What to produce: Go line by line through the records below. Copy whichever lines contain the string "RADIO".

Detected change data:
++++++++++

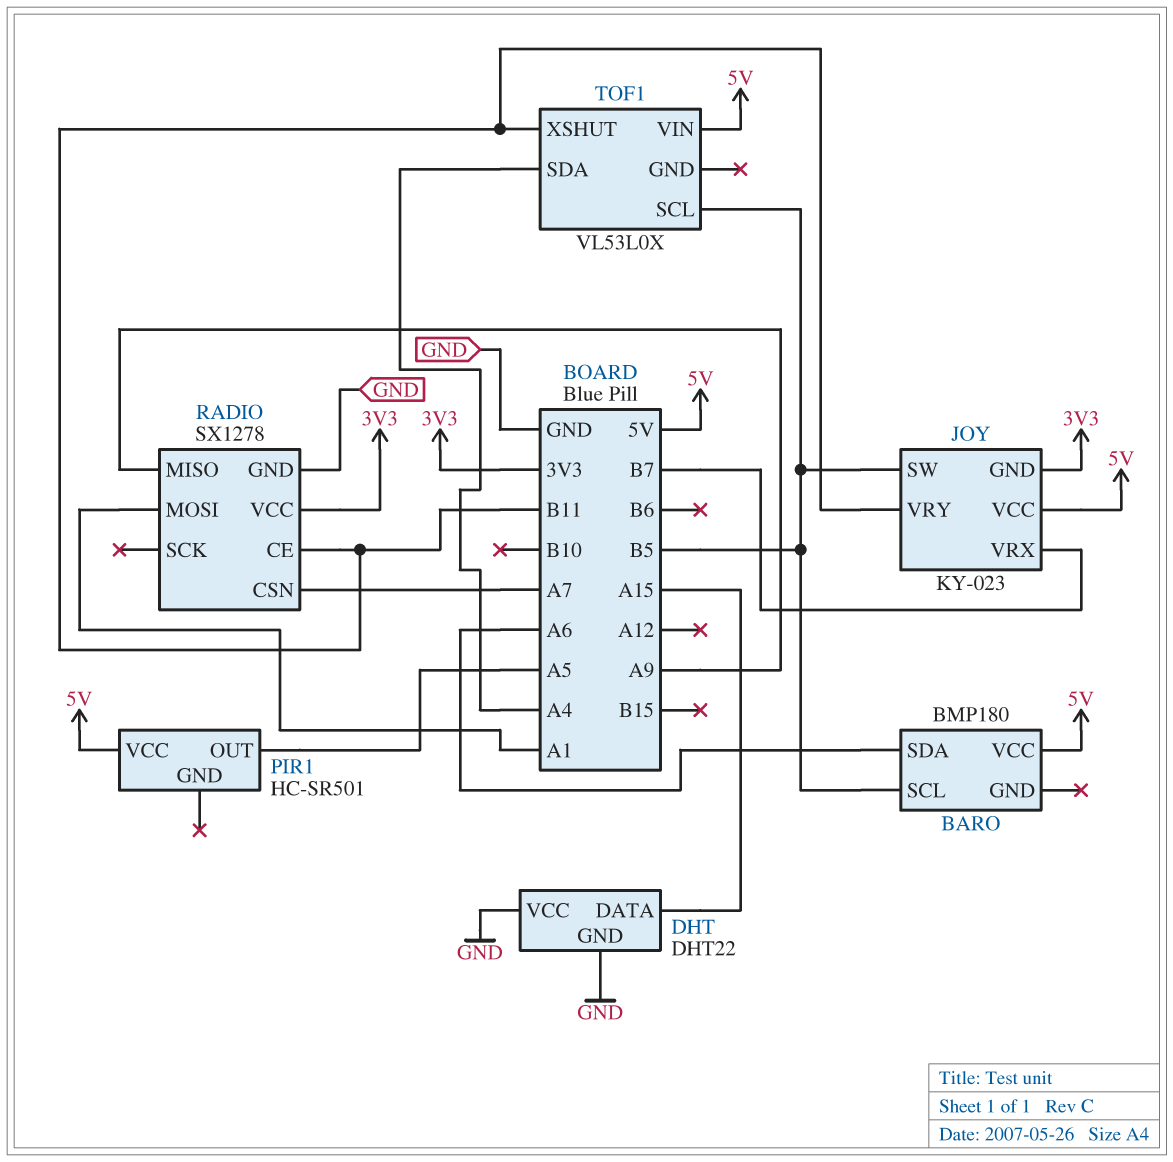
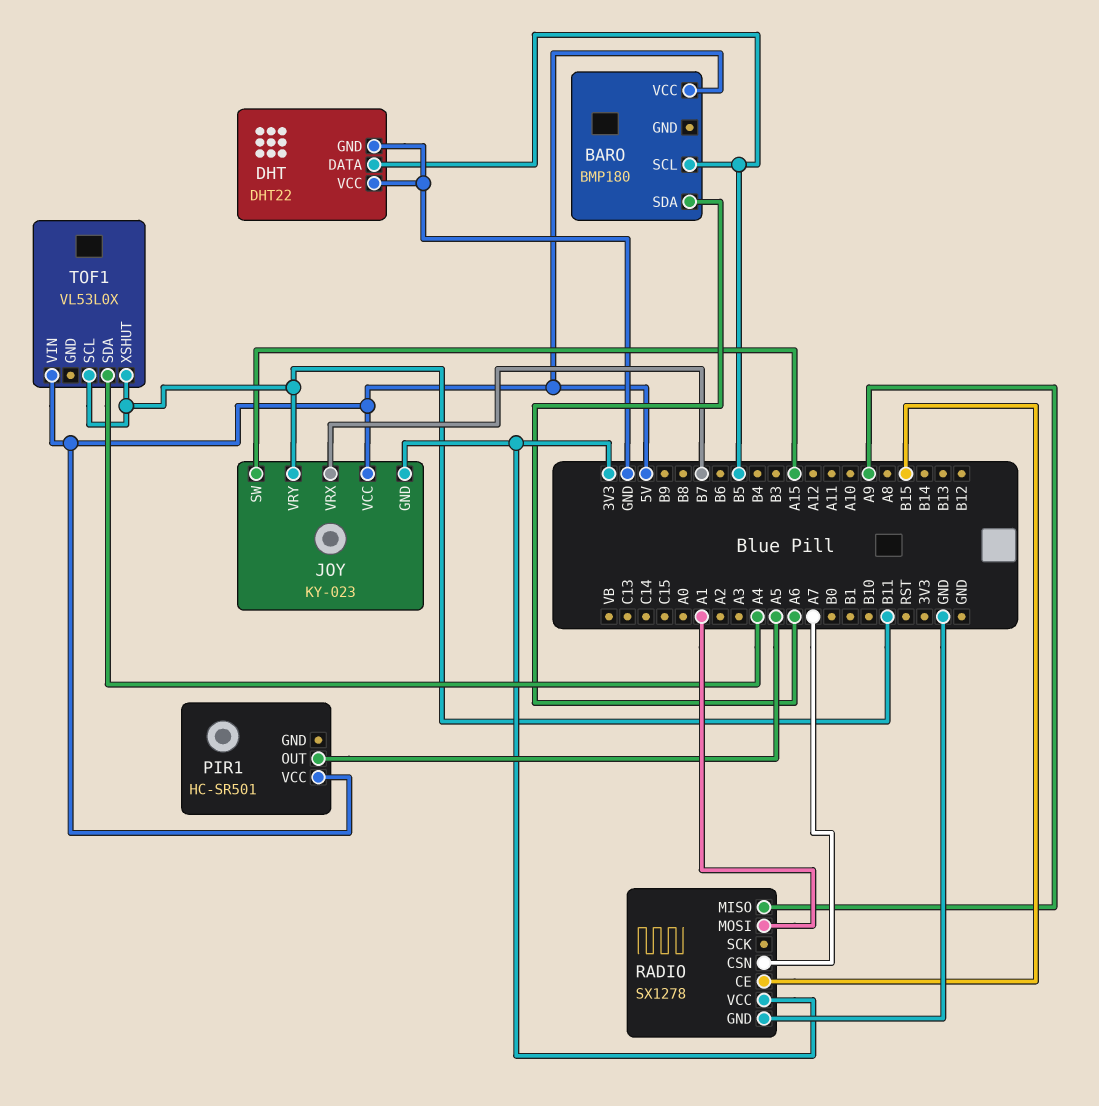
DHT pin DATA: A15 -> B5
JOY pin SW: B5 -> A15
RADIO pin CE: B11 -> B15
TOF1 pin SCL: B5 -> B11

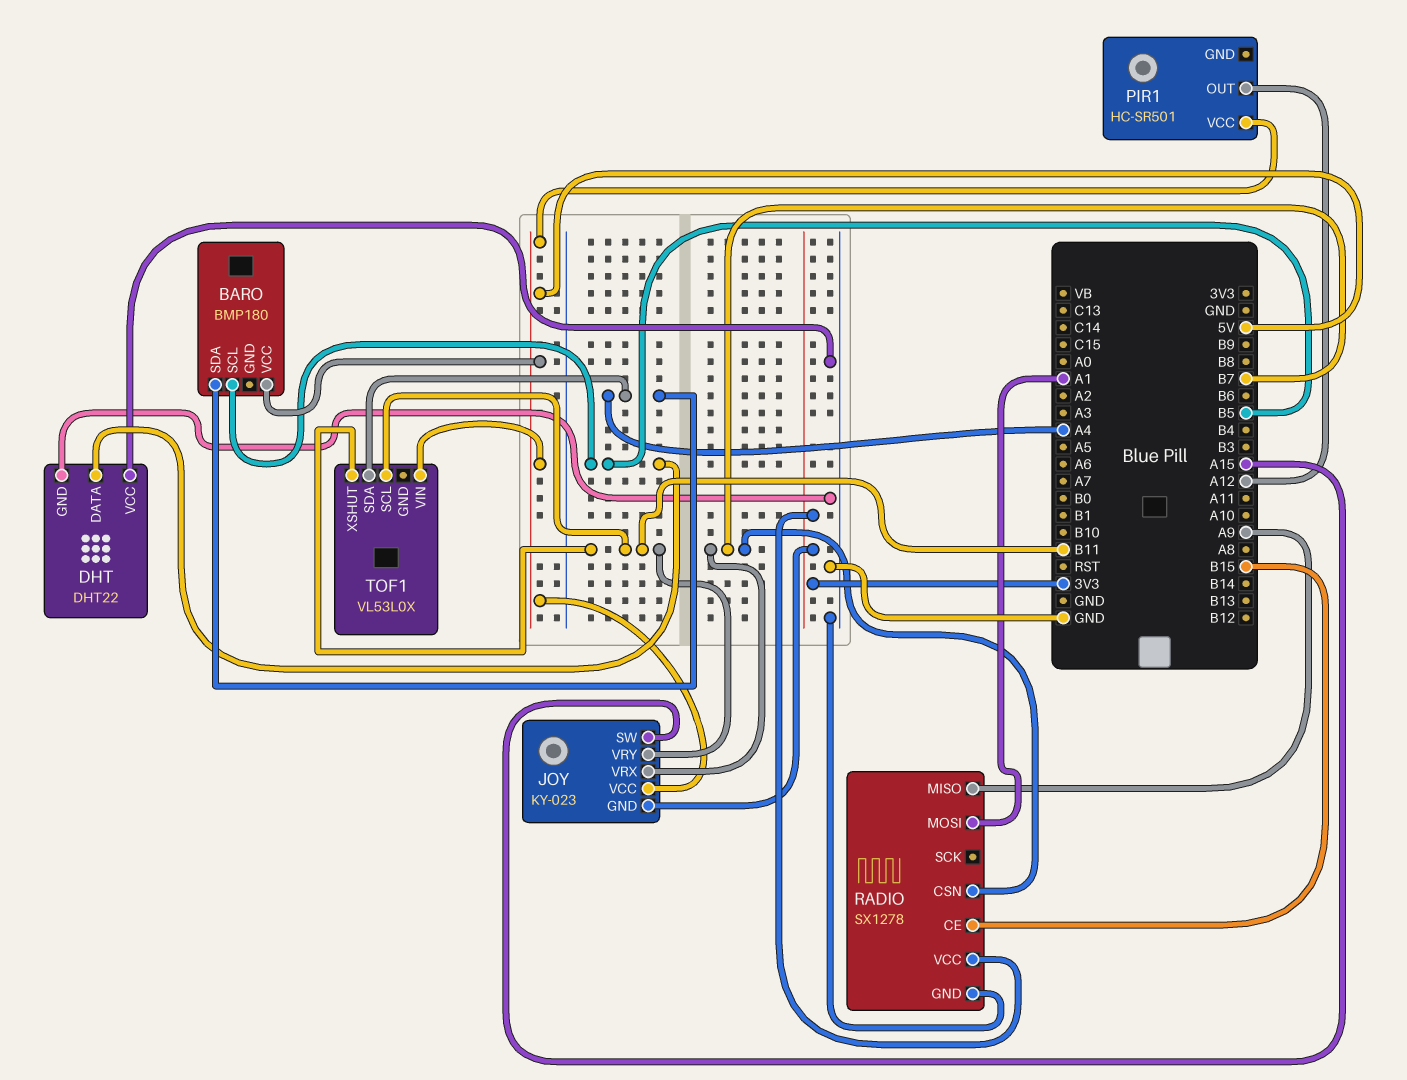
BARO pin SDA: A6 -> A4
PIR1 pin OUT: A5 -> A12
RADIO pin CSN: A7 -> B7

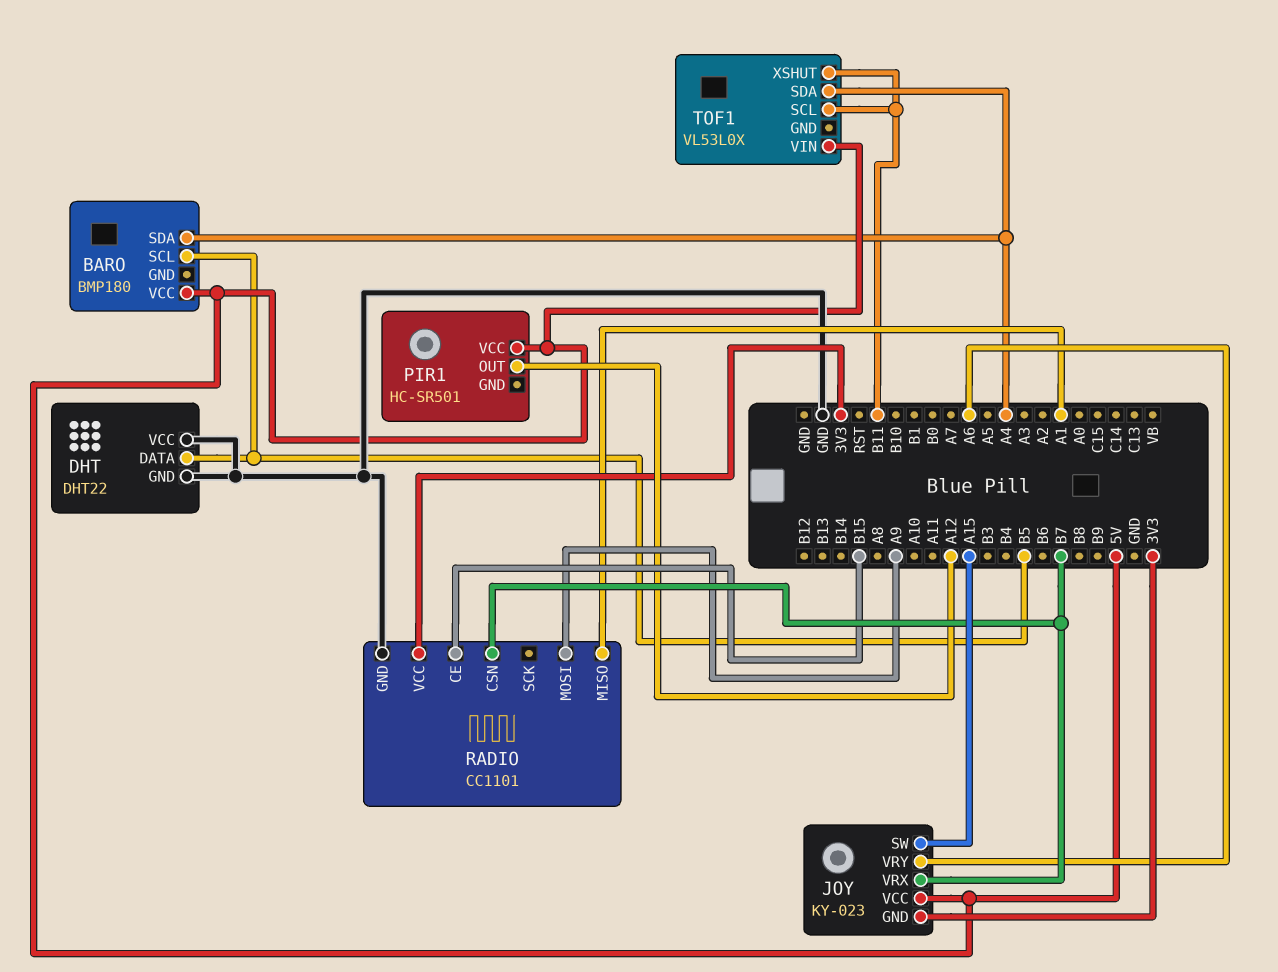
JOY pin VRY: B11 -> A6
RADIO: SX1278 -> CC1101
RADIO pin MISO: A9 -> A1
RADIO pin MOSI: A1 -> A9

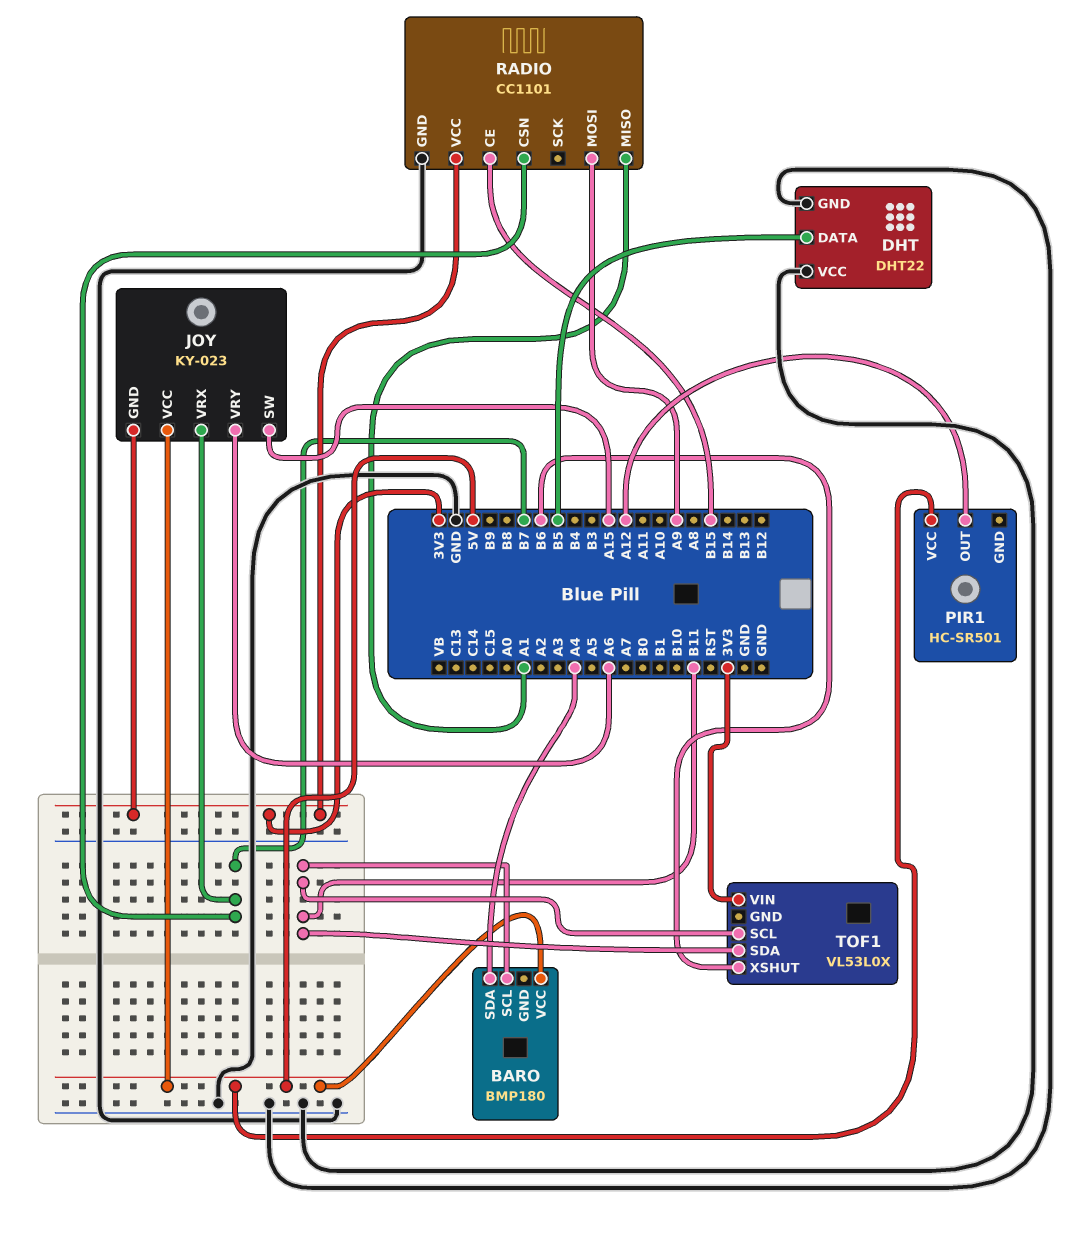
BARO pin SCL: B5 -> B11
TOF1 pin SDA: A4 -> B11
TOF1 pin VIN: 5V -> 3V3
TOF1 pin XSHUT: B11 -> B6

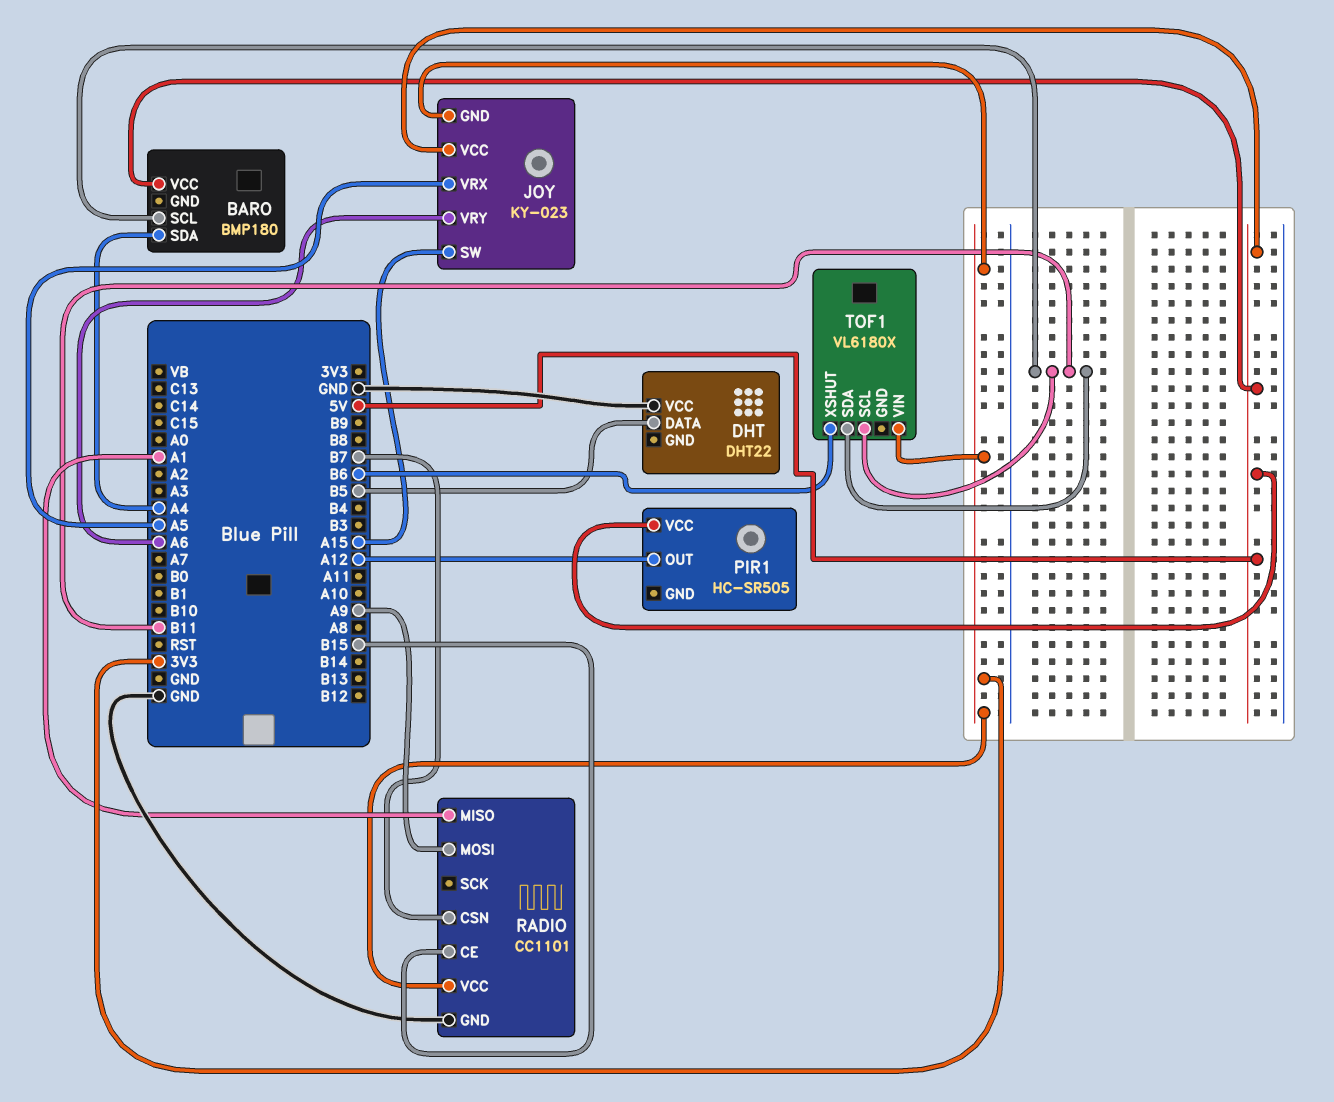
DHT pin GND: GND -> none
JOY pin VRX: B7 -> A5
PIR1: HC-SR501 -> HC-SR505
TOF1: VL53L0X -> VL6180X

++++++++++

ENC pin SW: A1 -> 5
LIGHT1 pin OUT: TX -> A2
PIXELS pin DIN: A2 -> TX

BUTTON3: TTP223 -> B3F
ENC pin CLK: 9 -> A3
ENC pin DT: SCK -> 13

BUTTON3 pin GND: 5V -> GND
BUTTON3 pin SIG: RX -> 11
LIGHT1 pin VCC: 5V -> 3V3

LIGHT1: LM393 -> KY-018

++++++++++

Result of this task:
RADIO pin CE: B11 -> B15
RADIO pin CSN: A7 -> B7
RADIO: SX1278 -> CC1101
RADIO pin MISO: A9 -> A1
RADIO pin MOSI: A1 -> A9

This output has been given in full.